An exact reprint of every record below is required, with the pictures left out.

(EXTRACTED ENTRIES):
══════════

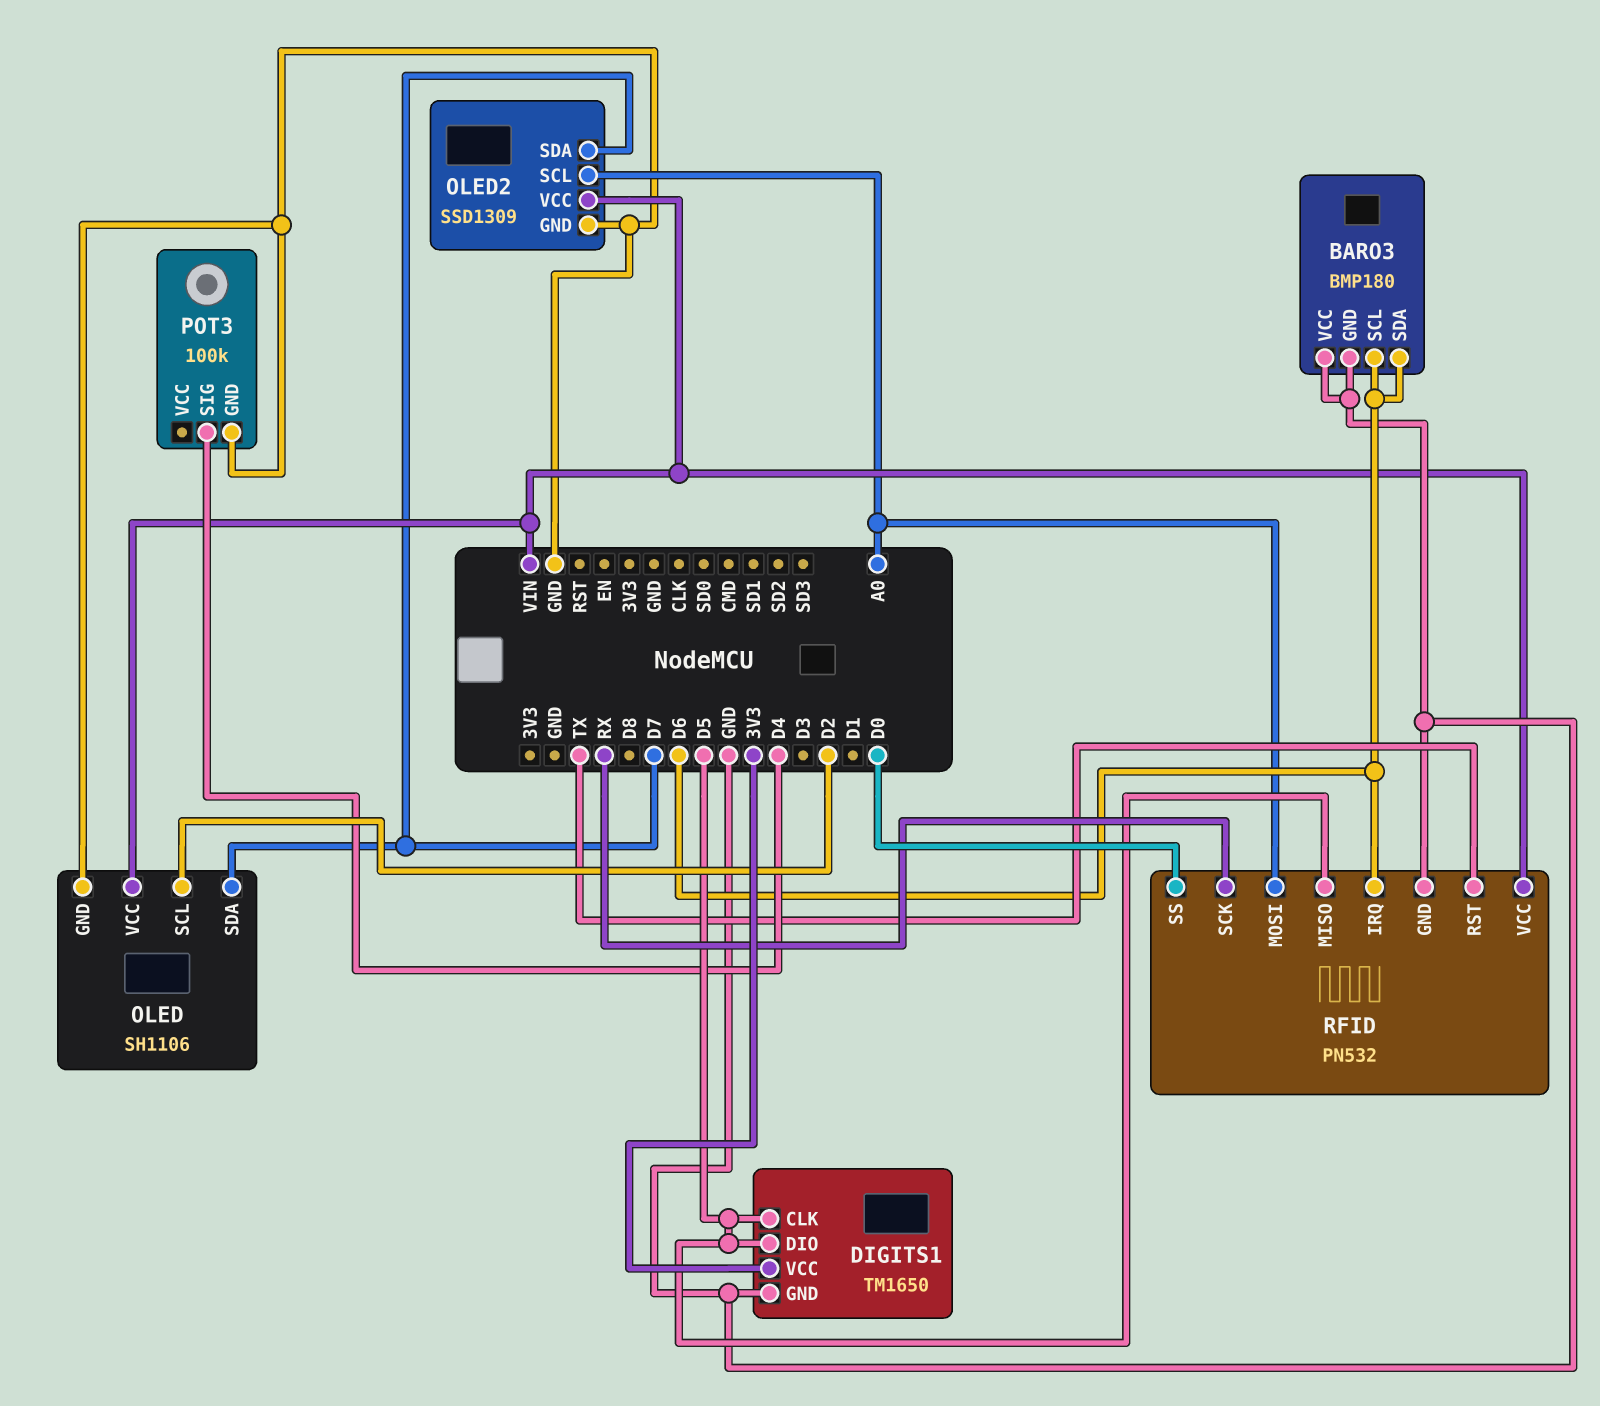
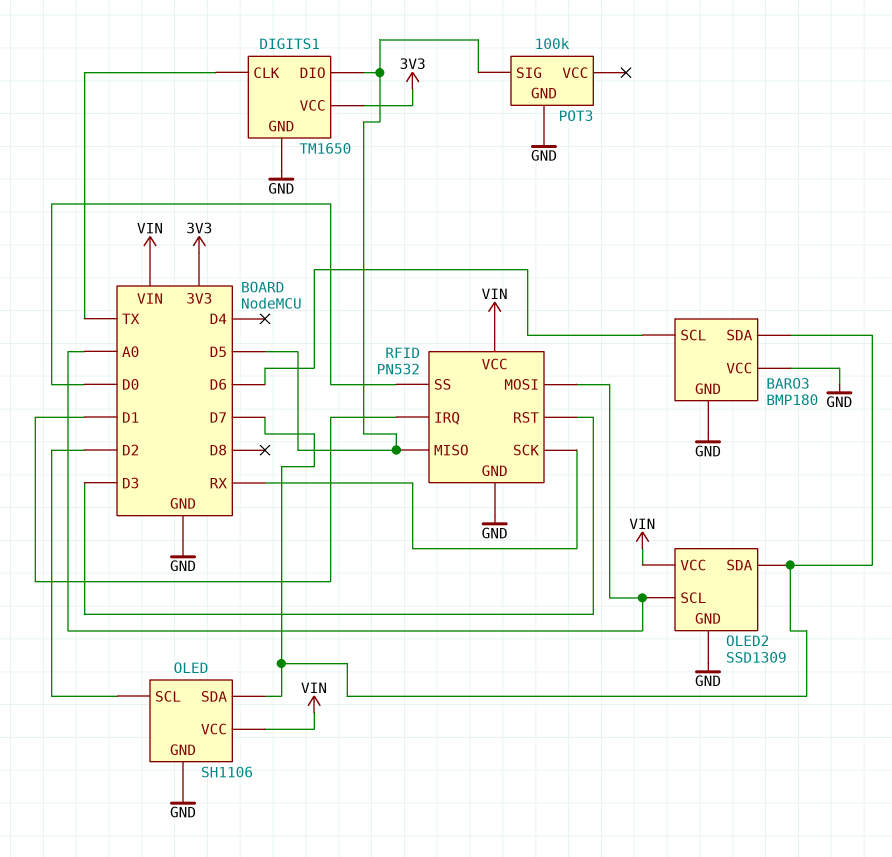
BARO3 pin SDA: D6 -> D7
DIGITS1 pin CLK: D5 -> TX
POT3 pin SIG: D4 -> D5
RFID pin IRQ: D6 -> D1
RFID pin RST: TX -> D3

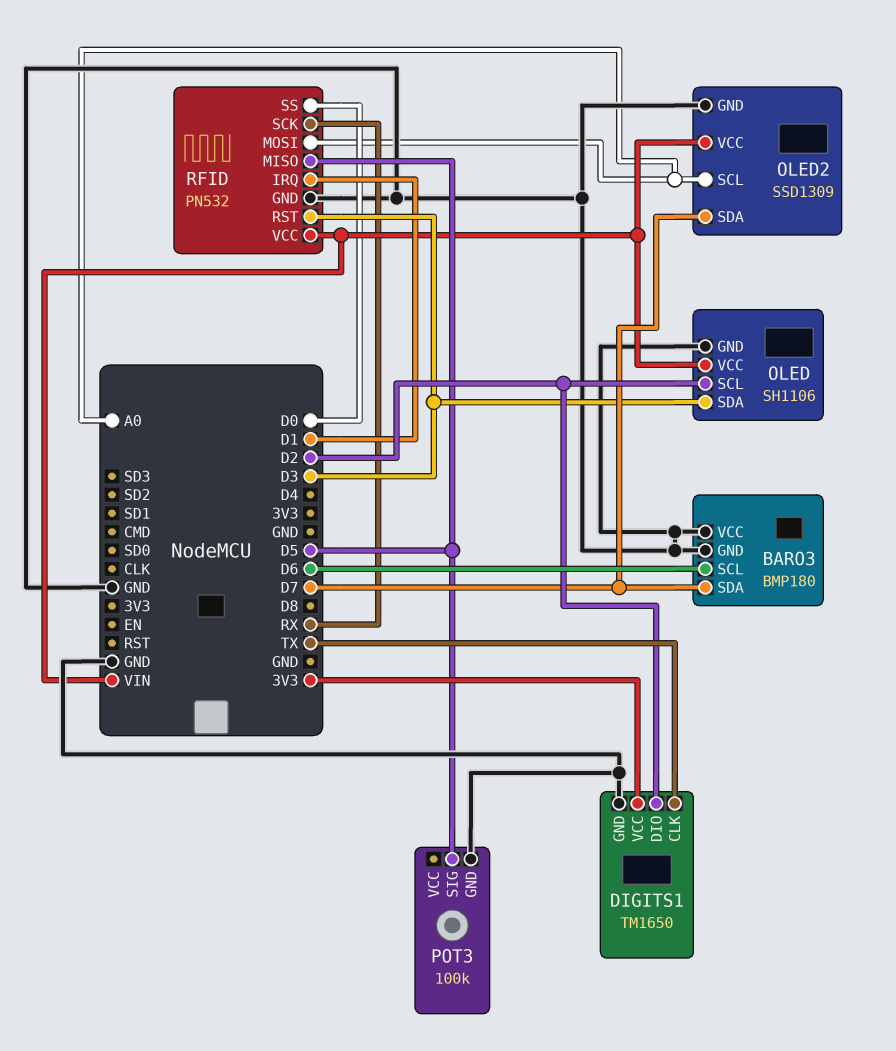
DIGITS1 pin DIO: D5 -> D2
OLED pin SDA: D7 -> D3

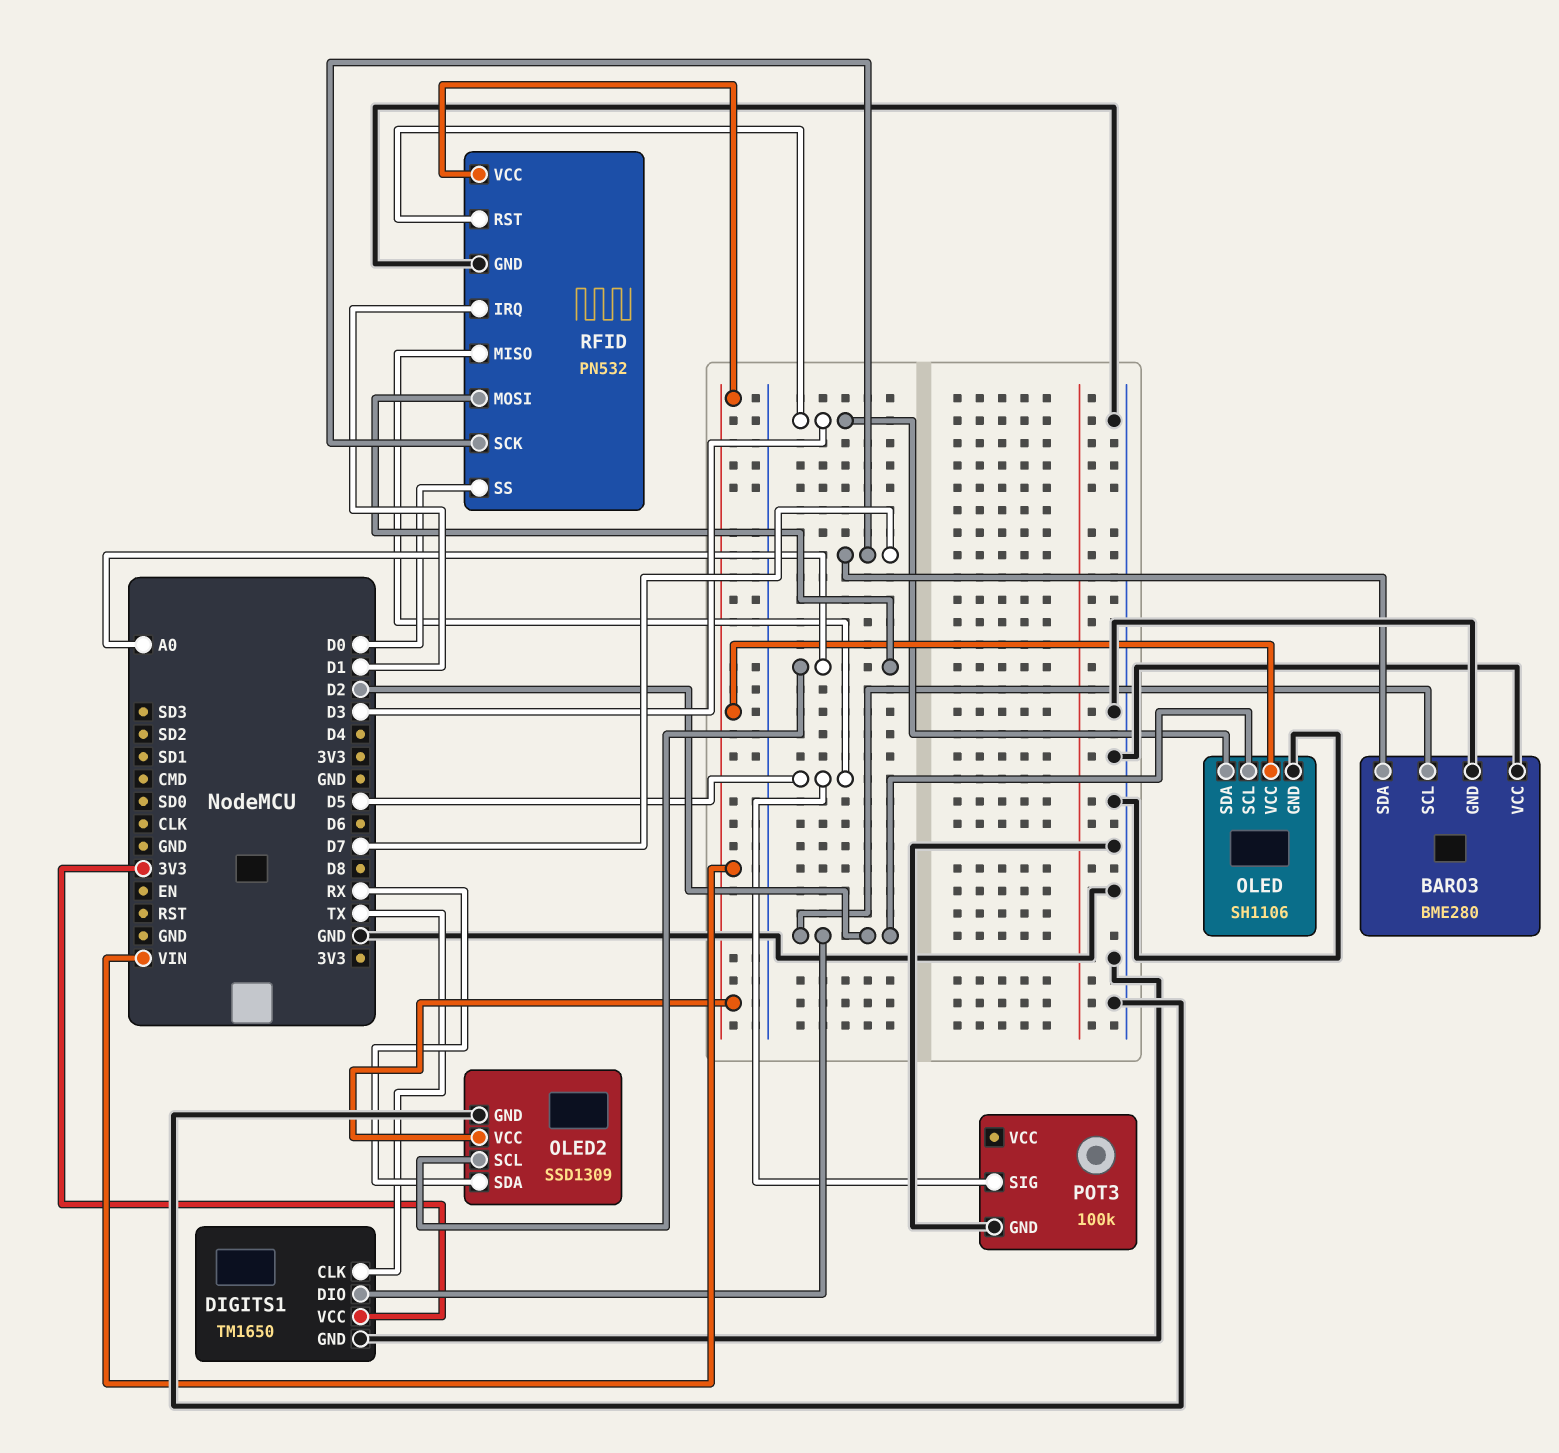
BARO3: BMP180 -> BME280
BARO3 pin SCL: D6 -> D2
OLED2 pin SDA: D7 -> RX
RFID pin SCK: RX -> D7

══════════

(ANSWER BOX):
BARO3 pin SDA: D6 -> D7
DIGITS1 pin CLK: D5 -> TX
POT3 pin SIG: D4 -> D5
RFID pin IRQ: D6 -> D1
RFID pin RST: TX -> D3

DIGITS1 pin DIO: D5 -> D2
OLED pin SDA: D7 -> D3

BARO3: BMP180 -> BME280
BARO3 pin SCL: D6 -> D2
OLED2 pin SDA: D7 -> RX
RFID pin SCK: RX -> D7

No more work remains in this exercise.